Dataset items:
•••
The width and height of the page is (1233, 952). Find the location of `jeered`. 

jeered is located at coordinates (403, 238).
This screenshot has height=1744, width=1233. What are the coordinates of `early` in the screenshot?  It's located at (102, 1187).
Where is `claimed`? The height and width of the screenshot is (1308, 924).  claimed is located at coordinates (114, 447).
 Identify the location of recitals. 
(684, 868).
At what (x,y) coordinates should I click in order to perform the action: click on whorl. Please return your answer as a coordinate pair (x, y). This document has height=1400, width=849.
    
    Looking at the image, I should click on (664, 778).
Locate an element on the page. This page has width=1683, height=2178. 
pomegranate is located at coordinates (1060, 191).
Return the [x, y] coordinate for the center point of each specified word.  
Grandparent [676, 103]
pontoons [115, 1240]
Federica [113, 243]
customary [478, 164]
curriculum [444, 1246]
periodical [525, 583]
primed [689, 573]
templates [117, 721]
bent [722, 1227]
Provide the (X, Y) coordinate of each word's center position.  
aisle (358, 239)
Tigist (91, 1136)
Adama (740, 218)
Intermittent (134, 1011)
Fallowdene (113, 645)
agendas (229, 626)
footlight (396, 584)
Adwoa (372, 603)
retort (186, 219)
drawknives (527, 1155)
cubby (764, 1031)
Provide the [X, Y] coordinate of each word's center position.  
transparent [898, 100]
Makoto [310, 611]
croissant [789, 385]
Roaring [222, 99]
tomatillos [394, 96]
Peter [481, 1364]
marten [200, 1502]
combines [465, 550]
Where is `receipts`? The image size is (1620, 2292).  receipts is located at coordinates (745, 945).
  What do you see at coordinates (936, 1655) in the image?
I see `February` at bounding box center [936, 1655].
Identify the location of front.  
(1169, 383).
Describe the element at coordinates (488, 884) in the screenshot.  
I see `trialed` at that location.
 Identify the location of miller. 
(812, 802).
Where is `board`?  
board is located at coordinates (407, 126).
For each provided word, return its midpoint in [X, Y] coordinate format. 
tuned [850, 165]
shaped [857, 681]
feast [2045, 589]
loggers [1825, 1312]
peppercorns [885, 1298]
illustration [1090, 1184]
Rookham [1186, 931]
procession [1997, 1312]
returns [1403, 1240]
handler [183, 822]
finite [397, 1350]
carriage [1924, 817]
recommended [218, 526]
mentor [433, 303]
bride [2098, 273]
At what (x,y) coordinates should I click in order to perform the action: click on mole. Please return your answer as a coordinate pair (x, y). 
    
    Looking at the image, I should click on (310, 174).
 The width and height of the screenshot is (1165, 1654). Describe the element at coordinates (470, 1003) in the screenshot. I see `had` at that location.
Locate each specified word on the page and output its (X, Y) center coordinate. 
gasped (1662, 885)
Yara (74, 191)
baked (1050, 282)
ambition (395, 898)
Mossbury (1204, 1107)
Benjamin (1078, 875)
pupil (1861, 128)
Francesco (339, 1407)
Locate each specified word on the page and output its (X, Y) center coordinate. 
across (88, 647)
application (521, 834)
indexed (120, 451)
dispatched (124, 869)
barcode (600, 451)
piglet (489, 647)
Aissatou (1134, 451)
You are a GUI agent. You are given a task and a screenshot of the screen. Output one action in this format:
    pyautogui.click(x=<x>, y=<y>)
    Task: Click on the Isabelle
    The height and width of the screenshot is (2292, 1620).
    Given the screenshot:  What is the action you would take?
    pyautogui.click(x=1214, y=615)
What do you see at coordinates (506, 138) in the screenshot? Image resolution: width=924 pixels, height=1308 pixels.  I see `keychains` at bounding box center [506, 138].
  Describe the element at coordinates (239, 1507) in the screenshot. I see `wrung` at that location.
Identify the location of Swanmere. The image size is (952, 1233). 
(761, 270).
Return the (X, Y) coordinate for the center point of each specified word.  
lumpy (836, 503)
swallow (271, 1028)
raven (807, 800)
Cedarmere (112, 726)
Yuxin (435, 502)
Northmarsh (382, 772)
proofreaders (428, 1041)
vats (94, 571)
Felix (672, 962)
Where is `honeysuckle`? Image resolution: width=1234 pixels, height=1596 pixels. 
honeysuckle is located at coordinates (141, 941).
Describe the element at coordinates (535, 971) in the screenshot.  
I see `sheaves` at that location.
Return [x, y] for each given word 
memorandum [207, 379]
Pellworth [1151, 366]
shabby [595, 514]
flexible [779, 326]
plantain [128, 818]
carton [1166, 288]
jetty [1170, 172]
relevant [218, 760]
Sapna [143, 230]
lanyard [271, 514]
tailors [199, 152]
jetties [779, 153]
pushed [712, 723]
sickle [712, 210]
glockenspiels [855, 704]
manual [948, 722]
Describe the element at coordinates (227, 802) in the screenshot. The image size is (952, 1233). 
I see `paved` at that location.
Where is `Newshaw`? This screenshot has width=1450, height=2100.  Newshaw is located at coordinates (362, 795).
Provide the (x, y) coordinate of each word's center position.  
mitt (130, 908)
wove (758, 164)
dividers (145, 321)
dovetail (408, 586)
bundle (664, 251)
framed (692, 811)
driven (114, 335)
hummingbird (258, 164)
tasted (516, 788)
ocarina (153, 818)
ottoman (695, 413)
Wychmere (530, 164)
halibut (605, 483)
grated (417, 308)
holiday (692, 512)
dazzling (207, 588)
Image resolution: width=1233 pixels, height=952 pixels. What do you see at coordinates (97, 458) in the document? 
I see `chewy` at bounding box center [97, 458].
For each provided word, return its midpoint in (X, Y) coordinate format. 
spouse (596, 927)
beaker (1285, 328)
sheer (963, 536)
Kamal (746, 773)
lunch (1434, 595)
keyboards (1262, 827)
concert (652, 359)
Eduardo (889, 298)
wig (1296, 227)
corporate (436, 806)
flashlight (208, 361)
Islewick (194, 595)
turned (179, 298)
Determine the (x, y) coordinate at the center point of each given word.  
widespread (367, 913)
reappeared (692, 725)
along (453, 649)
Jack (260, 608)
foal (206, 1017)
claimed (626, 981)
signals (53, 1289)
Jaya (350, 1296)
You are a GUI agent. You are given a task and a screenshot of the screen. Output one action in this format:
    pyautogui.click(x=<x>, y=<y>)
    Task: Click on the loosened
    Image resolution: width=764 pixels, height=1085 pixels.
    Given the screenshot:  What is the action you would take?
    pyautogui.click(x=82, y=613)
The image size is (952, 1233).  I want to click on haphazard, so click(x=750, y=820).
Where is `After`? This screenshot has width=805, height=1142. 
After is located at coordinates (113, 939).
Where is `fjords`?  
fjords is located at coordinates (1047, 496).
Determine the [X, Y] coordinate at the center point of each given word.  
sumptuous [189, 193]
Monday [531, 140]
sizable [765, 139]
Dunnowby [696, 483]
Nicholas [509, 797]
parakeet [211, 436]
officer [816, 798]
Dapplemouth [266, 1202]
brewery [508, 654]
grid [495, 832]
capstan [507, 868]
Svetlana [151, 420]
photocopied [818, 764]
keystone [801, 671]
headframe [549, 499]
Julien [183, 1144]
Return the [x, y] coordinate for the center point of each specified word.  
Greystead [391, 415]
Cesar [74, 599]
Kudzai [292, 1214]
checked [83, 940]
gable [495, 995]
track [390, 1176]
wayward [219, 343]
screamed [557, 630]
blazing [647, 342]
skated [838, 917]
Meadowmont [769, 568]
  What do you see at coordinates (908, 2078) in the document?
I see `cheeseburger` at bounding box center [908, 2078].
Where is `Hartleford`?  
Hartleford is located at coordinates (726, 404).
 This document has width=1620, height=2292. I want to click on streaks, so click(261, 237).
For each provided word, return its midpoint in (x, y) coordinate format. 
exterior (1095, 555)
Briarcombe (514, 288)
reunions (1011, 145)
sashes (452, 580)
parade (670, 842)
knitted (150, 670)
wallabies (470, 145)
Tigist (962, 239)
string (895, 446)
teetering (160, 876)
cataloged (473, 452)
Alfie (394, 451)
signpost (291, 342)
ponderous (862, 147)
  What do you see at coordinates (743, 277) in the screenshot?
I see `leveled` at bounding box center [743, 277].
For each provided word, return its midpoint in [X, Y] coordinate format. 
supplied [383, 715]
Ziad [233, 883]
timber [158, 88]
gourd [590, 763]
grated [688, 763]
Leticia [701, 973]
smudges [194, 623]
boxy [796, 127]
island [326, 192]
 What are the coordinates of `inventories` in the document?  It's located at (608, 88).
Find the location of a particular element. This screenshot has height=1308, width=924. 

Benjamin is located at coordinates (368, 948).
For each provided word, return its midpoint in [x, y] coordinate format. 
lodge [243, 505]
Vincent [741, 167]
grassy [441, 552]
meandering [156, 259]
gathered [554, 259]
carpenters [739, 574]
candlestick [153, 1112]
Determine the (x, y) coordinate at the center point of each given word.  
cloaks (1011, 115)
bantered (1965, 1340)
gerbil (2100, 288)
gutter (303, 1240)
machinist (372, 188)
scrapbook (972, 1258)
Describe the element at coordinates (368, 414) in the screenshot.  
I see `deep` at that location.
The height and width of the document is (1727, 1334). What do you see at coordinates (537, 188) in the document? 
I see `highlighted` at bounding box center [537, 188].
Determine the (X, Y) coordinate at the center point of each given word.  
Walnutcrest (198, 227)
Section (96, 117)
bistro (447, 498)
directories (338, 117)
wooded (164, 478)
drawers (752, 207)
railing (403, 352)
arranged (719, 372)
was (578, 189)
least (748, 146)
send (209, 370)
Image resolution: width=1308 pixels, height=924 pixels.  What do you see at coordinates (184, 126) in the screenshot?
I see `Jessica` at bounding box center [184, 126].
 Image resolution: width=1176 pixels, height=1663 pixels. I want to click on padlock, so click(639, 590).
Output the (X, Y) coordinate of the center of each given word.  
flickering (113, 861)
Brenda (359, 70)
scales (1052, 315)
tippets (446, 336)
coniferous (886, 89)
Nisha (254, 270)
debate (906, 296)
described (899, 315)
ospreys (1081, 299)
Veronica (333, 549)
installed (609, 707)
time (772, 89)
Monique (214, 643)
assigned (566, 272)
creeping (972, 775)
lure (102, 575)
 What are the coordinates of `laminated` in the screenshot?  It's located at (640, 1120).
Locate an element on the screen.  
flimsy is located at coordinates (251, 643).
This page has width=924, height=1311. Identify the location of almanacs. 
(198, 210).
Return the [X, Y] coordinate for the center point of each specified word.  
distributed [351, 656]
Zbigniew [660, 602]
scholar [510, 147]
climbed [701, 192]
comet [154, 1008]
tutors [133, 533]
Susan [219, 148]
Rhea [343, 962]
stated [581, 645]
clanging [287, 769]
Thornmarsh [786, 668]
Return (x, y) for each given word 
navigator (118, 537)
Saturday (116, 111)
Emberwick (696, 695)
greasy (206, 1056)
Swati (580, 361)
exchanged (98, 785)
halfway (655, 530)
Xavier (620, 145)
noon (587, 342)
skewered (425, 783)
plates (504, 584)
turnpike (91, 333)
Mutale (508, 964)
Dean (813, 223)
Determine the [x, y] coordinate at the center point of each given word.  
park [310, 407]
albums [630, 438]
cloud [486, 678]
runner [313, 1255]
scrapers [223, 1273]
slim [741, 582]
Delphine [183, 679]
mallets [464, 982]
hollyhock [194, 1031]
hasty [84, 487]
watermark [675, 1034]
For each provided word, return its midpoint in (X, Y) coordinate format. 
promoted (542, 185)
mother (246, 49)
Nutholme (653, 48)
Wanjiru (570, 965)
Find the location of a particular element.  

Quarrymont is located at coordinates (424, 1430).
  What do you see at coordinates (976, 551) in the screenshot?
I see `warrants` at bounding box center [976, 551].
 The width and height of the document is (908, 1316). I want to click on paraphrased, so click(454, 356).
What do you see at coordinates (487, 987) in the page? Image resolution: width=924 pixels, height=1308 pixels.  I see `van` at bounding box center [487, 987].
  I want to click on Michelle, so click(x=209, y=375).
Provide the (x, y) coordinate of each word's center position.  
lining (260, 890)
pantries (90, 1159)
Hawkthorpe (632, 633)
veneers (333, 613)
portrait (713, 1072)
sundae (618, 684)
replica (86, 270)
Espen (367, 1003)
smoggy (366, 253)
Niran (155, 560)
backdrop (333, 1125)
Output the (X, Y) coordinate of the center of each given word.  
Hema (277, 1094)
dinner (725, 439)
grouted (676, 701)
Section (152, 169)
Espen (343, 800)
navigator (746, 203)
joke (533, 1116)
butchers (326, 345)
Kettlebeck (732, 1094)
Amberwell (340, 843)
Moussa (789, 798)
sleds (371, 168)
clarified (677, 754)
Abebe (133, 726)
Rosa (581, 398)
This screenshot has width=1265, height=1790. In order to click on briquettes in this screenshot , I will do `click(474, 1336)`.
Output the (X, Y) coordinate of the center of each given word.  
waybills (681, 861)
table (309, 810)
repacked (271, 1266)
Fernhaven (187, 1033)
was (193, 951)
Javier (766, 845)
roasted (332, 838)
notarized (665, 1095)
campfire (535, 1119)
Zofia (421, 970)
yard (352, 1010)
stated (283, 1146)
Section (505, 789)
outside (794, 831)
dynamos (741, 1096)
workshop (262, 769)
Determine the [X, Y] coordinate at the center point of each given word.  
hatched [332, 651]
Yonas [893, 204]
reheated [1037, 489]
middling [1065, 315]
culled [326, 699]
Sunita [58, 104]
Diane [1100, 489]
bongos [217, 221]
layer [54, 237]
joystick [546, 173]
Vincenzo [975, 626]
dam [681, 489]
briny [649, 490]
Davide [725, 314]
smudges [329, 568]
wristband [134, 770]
•••
### WHAT YOU WILL DO
Could you give everything from the line containing "smudges [194, 623]" down to the line containing "Section (96, 117)" again, with "midpoint" changed to "center point" and nothing else altered?

### COMPLETED EXERCISE
smudges [194, 623]
boxy [796, 127]
island [326, 192]
 What are the coordinates of `inventories` in the document?  It's located at (608, 88).
Find the location of a particular element. This screenshot has height=1308, width=924. 

Benjamin is located at coordinates (368, 948).
For each provided word, return its center point in [x, y] coordinate format. 
lodge [243, 505]
Vincent [741, 167]
grassy [441, 552]
meandering [156, 259]
gathered [554, 259]
carpenters [739, 574]
candlestick [153, 1112]
Determine the (x, y) coordinate at the center point of each given word.  
cloaks (1011, 115)
bantered (1965, 1340)
gerbil (2100, 288)
gutter (303, 1240)
machinist (372, 188)
scrapbook (972, 1258)
Describe the element at coordinates (368, 414) in the screenshot.  
I see `deep` at that location.
The height and width of the document is (1727, 1334). What do you see at coordinates (537, 188) in the document? 
I see `highlighted` at bounding box center [537, 188].
Determine the (X, Y) coordinate at the center point of each given word.  
Walnutcrest (198, 227)
Section (96, 117)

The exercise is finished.